### [Given data]

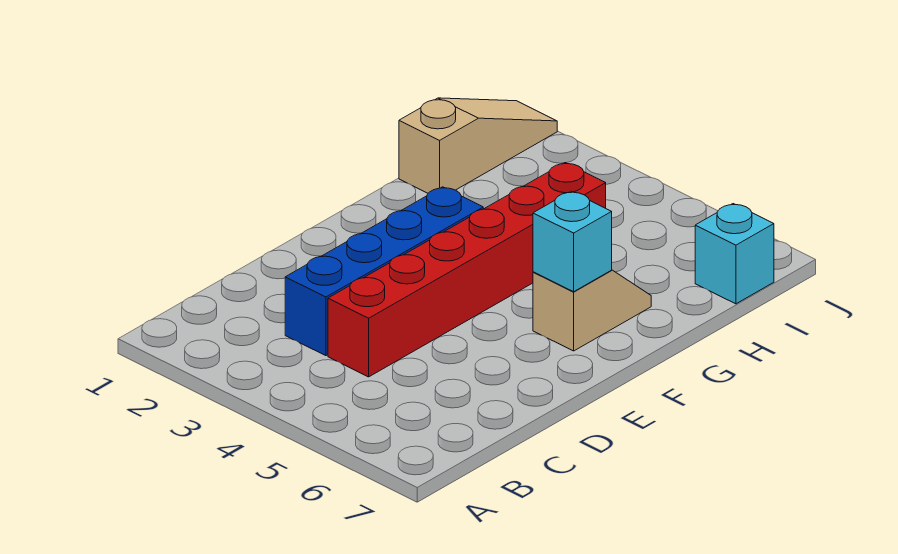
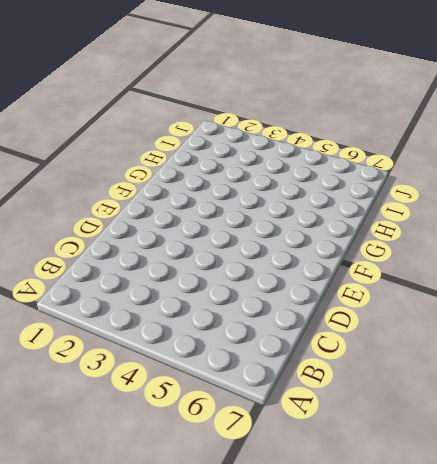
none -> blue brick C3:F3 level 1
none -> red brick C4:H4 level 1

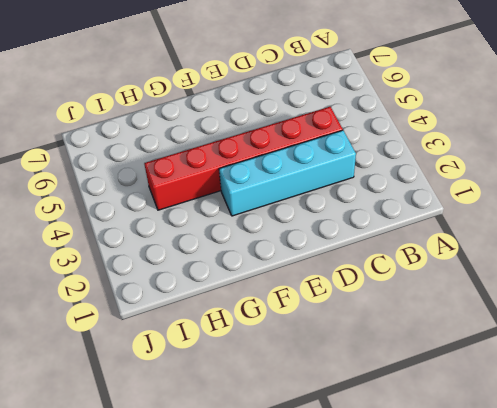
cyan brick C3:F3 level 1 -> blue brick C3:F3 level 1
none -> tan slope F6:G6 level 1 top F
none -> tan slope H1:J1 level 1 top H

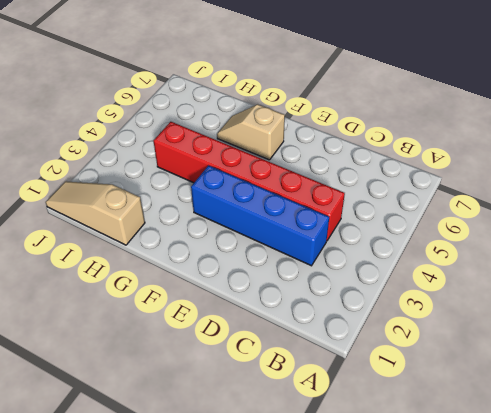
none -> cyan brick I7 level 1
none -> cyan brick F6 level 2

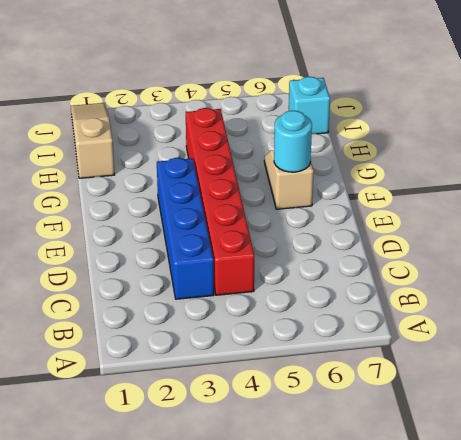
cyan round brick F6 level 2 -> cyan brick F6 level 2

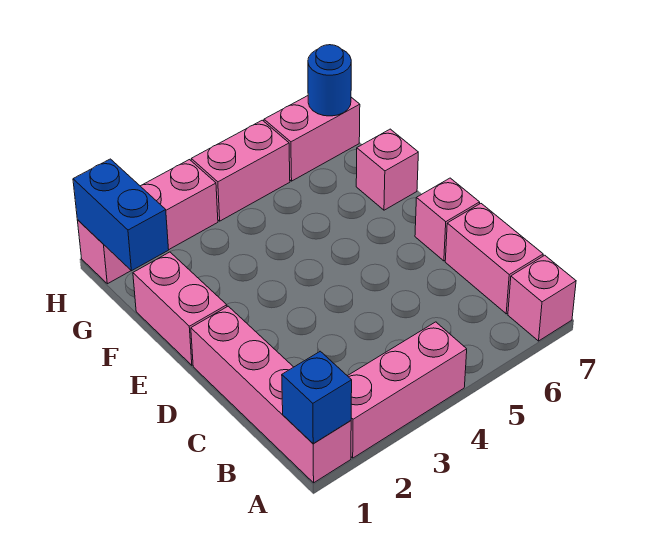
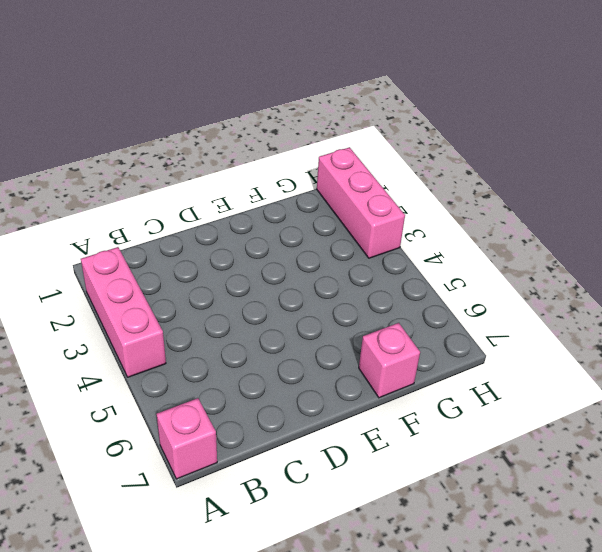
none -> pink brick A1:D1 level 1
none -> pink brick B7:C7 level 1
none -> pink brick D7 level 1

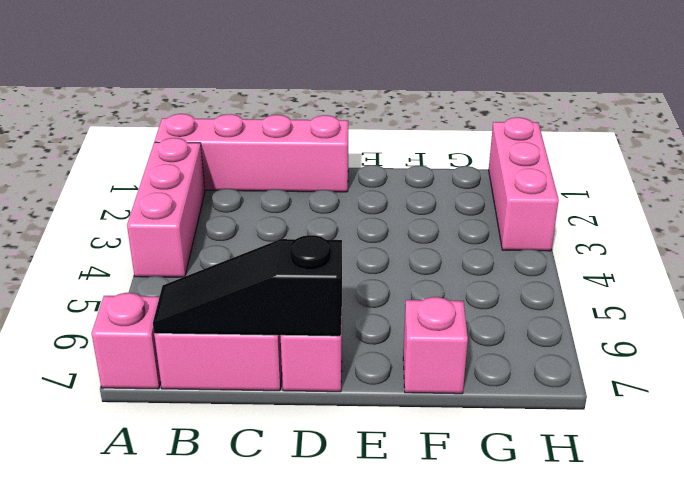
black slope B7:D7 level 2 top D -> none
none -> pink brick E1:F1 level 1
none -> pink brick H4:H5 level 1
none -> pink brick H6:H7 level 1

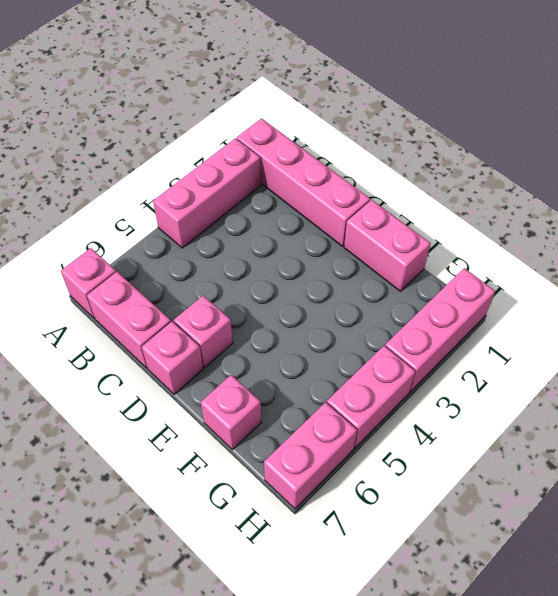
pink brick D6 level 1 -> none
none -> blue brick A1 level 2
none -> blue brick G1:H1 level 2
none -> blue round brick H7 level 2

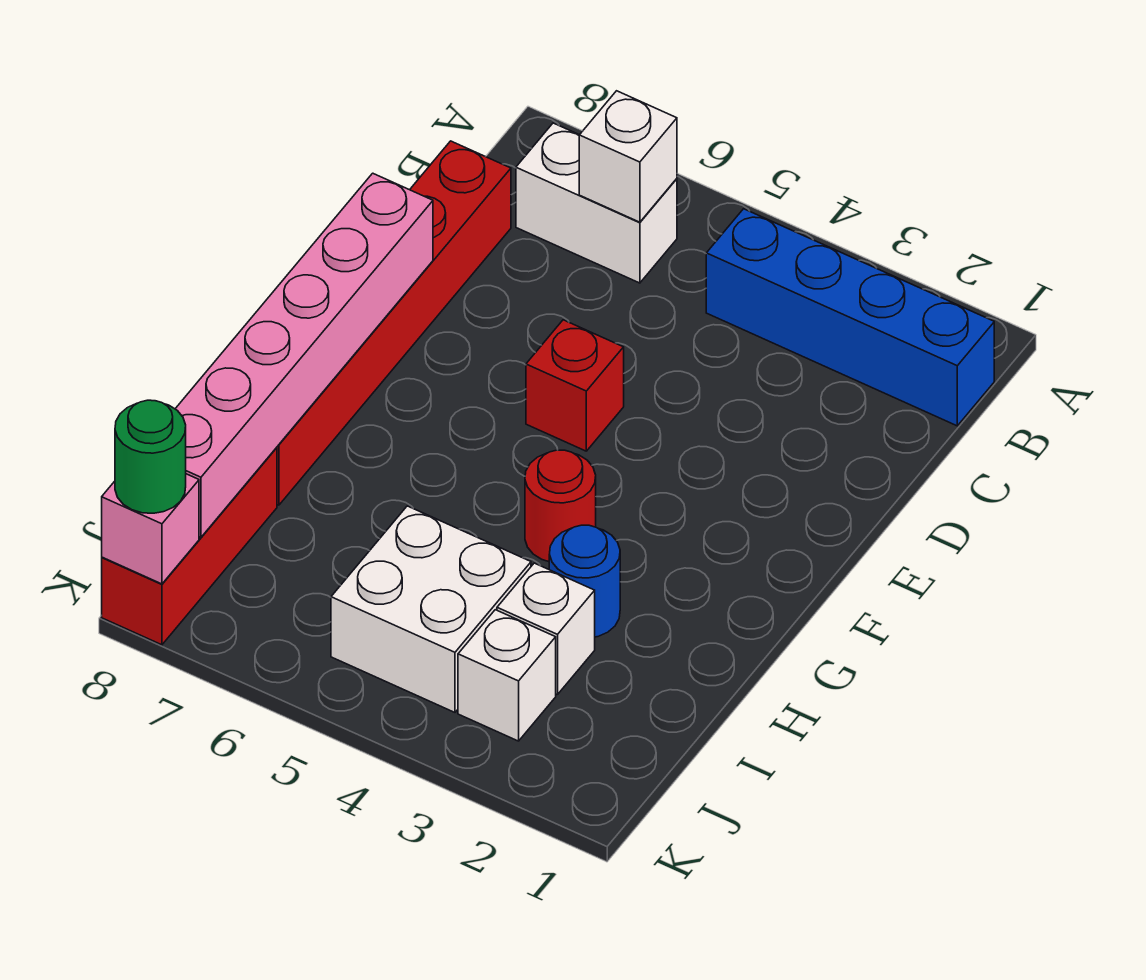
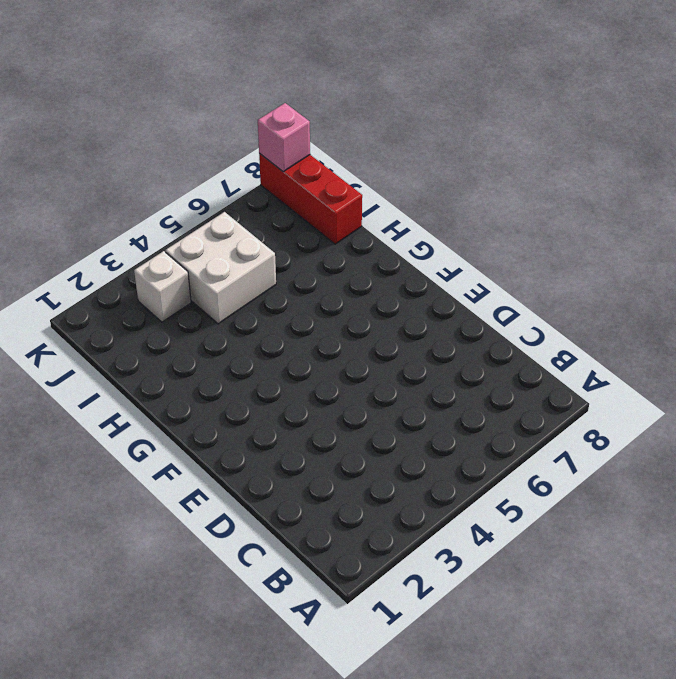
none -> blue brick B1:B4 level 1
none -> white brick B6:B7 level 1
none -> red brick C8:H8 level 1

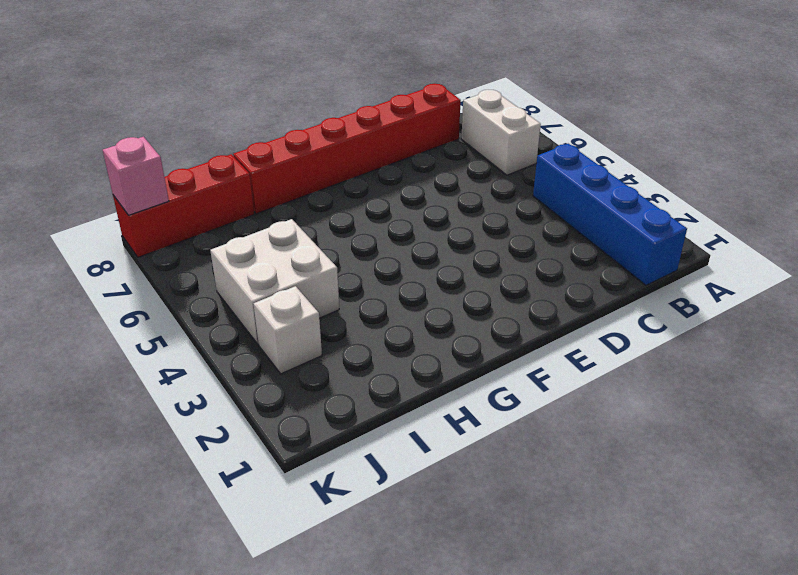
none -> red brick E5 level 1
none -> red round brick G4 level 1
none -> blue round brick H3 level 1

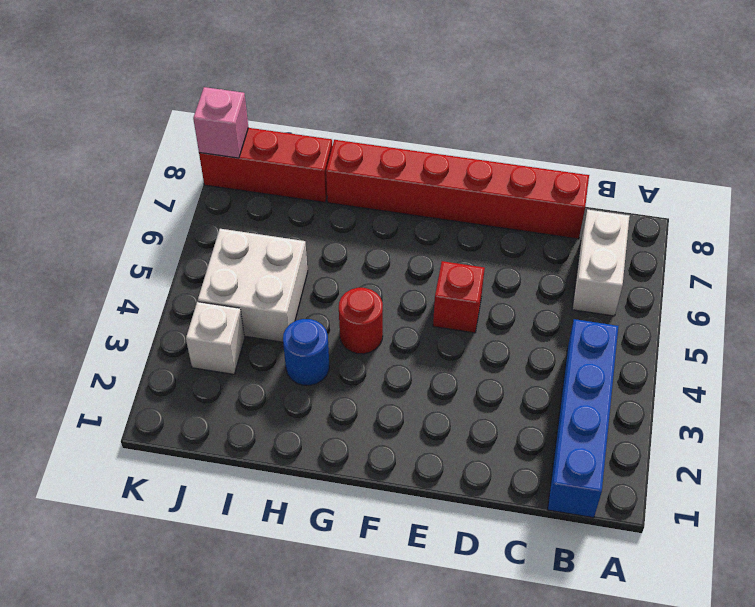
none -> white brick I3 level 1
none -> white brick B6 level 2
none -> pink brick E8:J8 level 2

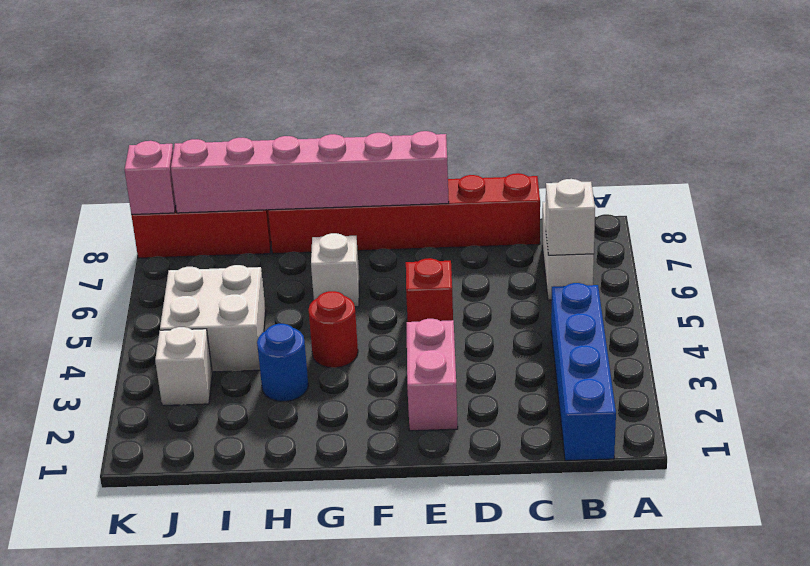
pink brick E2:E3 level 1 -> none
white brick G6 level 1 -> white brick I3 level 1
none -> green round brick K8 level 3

### [To do]
What lines in the material include the string "white"? Pull each one out.

### [Response for this exercise]
none -> white brick B6:B7 level 1
none -> white brick I3 level 1
none -> white brick B6 level 2
white brick G6 level 1 -> white brick I3 level 1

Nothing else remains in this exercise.